■ **Task prompt**
Among the entries below, find the lines with the word "diode" and copy them.

■ **Records for this exercise**
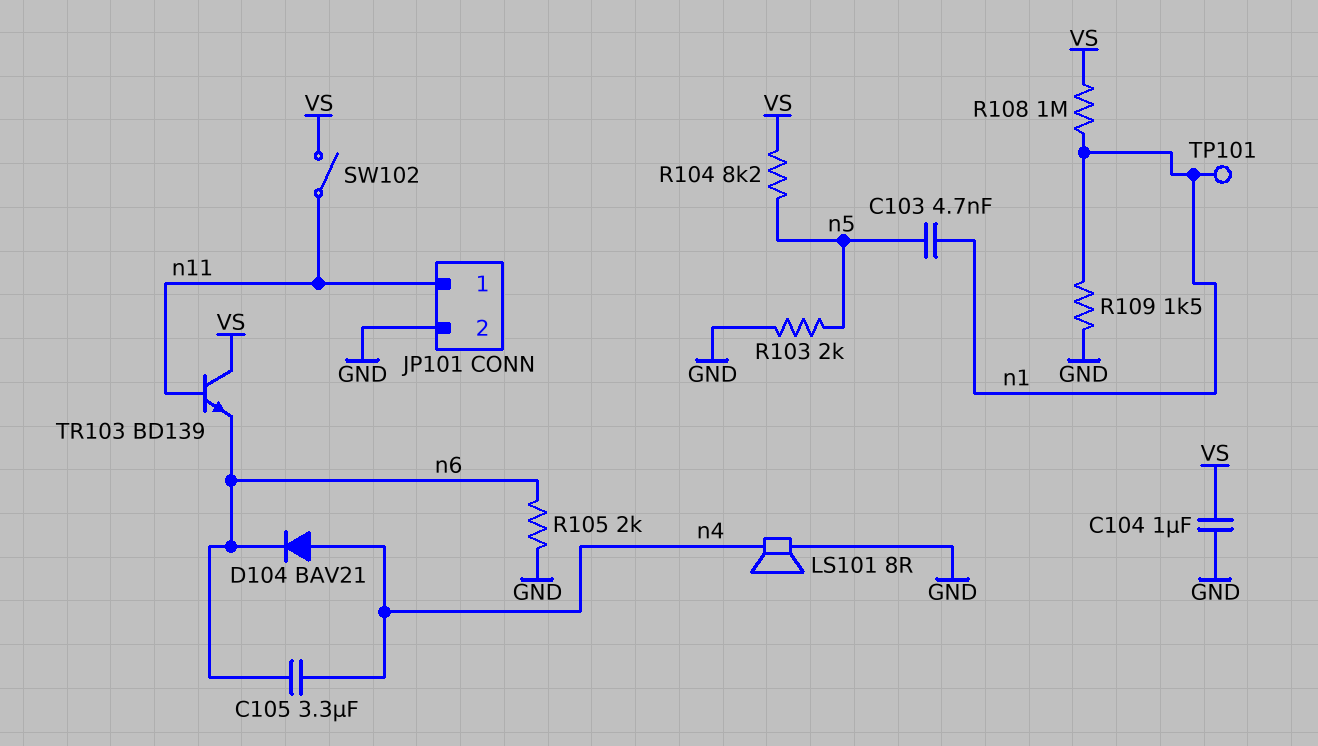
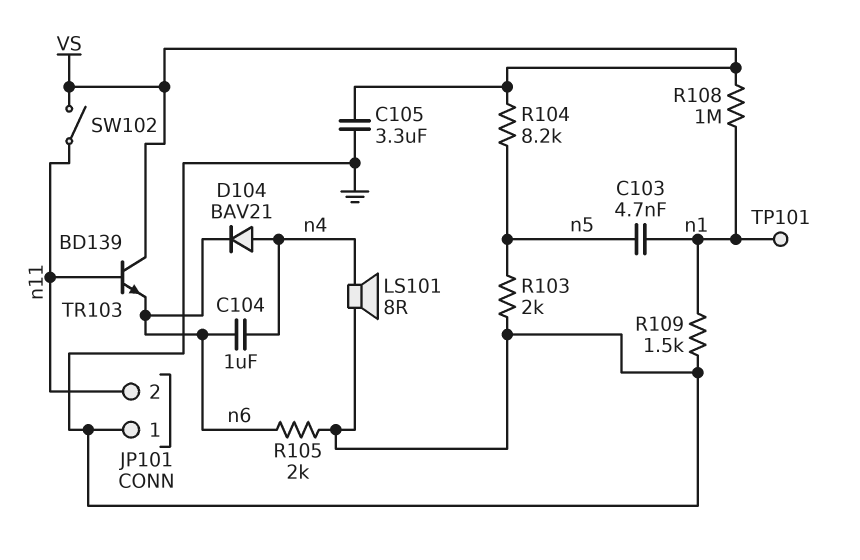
C104: 1uF (GND, VS) -> 1uF (n4, n6)
C105: 3.3uF (n4, n6) -> 3.3uF (GND, VS)
JP101 pin 1: n11 -> GND
JP101 pin 2: GND -> n11

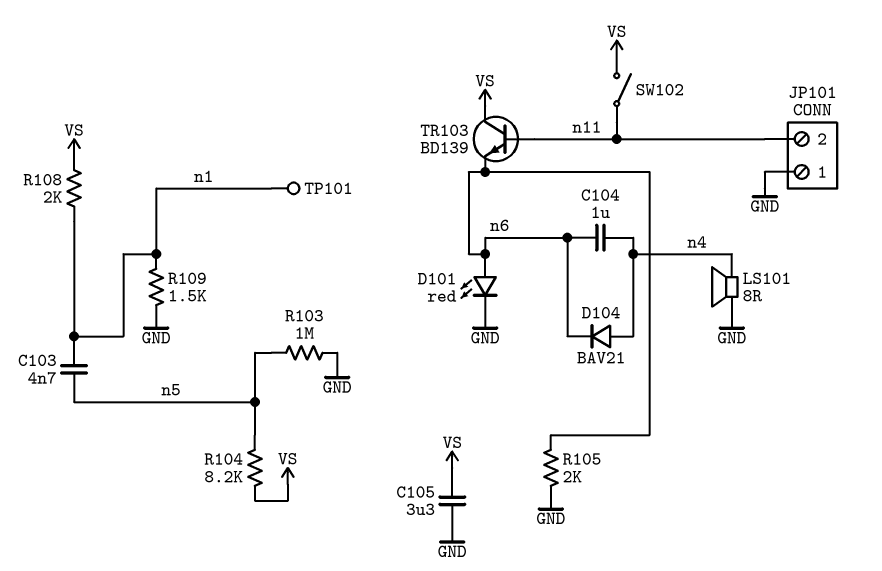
D101: none -> LED red (A n6, K GND)
R103: 2k (GND, n5) -> 1M (GND, n5)
R108: 1M (VS, n1) -> 2k (VS, n1)

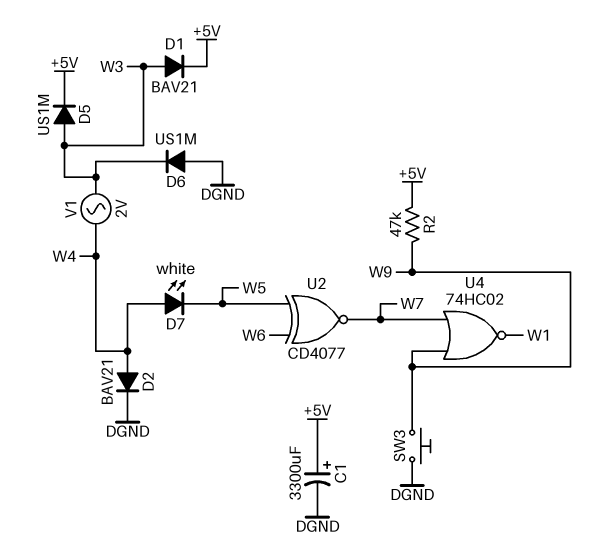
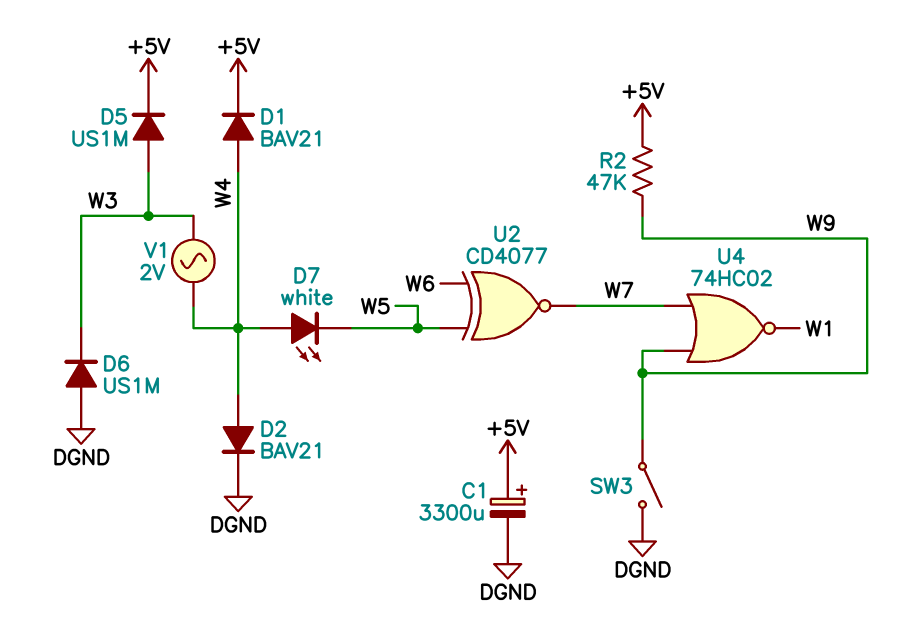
D1: diode BAV21 (A W3, K +5V) -> diode BAV21 (A W4, K +5V)
SW3: button (DGND, W9) -> switch (DGND, W9)

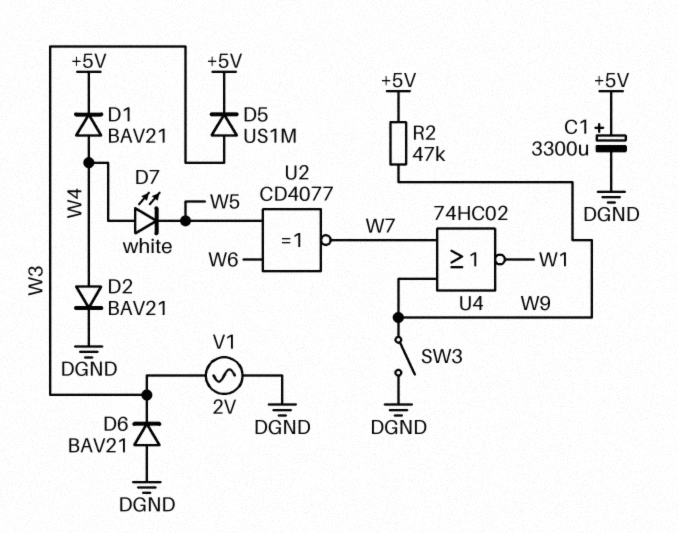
D6: diode US1M (A DGND, K W3) -> diode BAV21 (A DGND, K W3)
V1: AC 2V (W3, W4) -> AC 2V (DGND, W3)

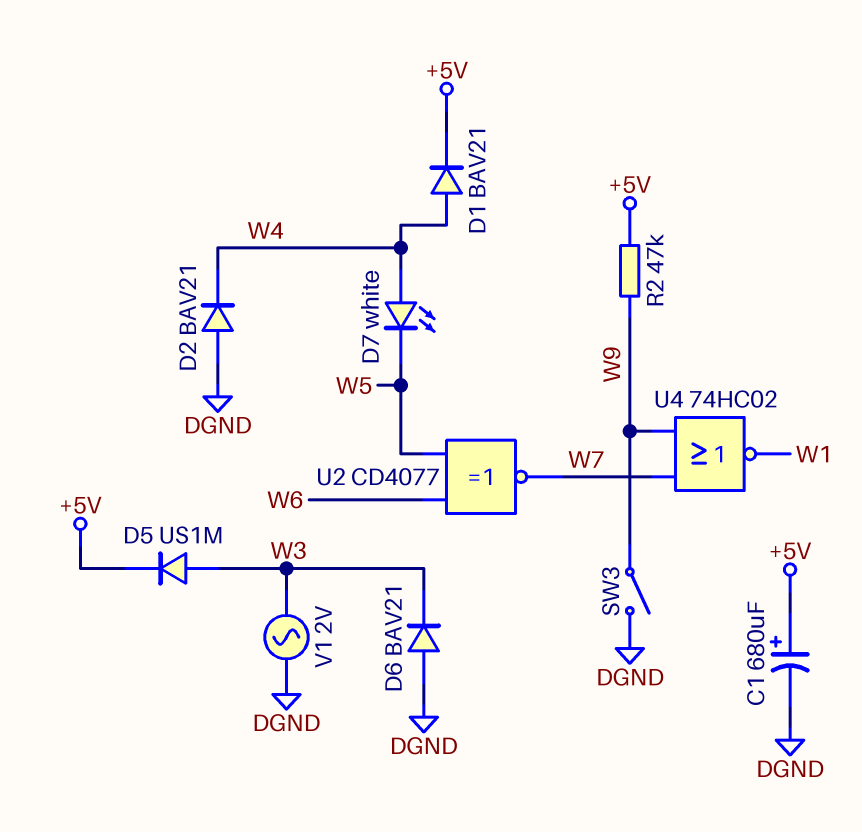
C1: 3300uF (plus +5V, minus DGND) -> 680uF (plus +5V, minus DGND)
D2: diode BAV21 (A W4, K DGND) -> diode BAV21 (A DGND, K W4)

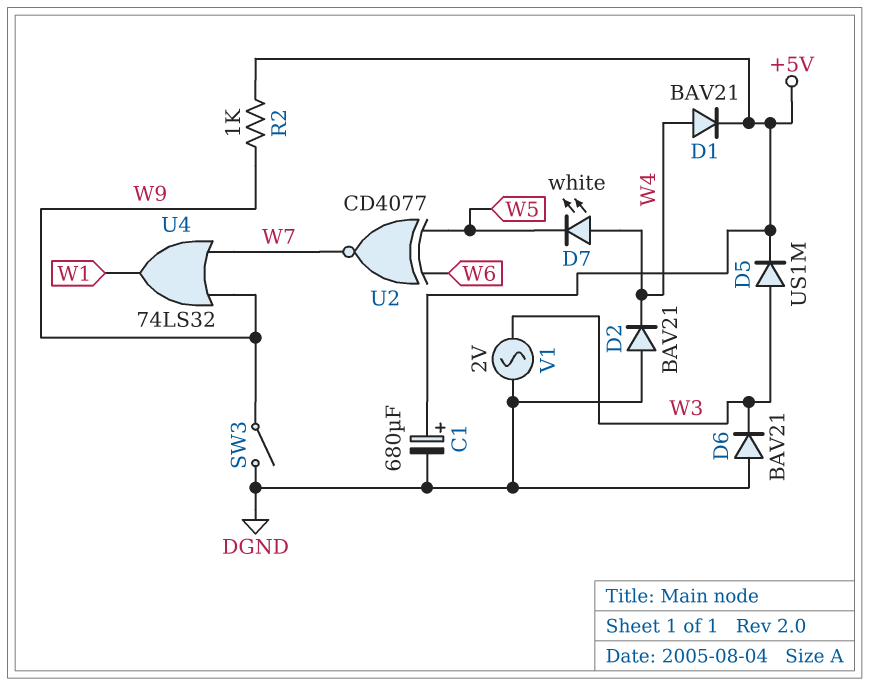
R2: 47k (+5V, W9) -> 1k (+5V, W9)
U4: NOR 74HC02 (in W7, in W9, out W1) -> OR 74LS32 (in W7, in W9, out W1)

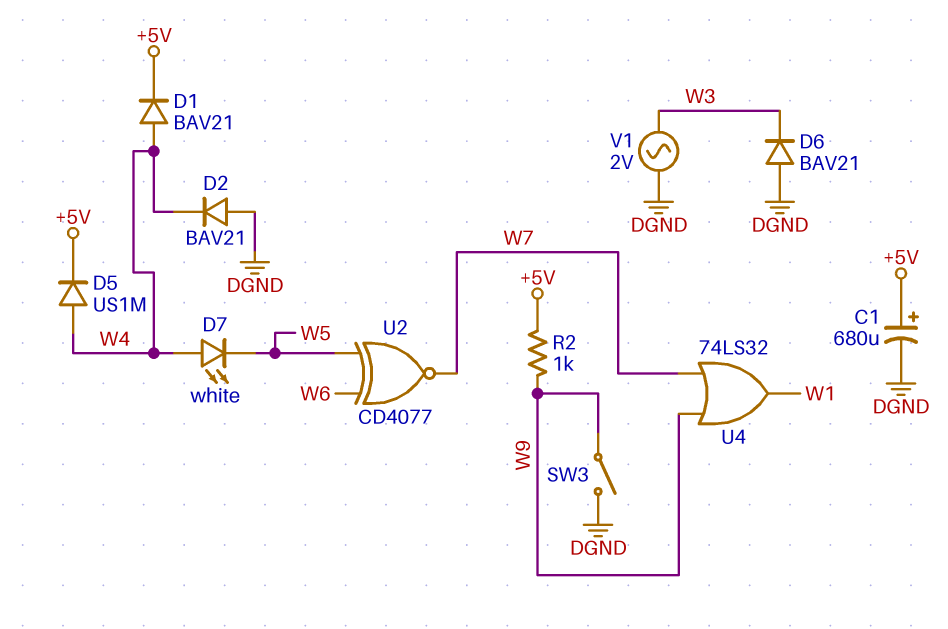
D5: diode US1M (A W3, K +5V) -> diode US1M (A W4, K +5V)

■ **Finished exercise**
D1: diode BAV21 (A W3, K +5V) -> diode BAV21 (A W4, K +5V)
D6: diode US1M (A DGND, K W3) -> diode BAV21 (A DGND, K W3)
D2: diode BAV21 (A W4, K DGND) -> diode BAV21 (A DGND, K W4)
D5: diode US1M (A W3, K +5V) -> diode US1M (A W4, K +5V)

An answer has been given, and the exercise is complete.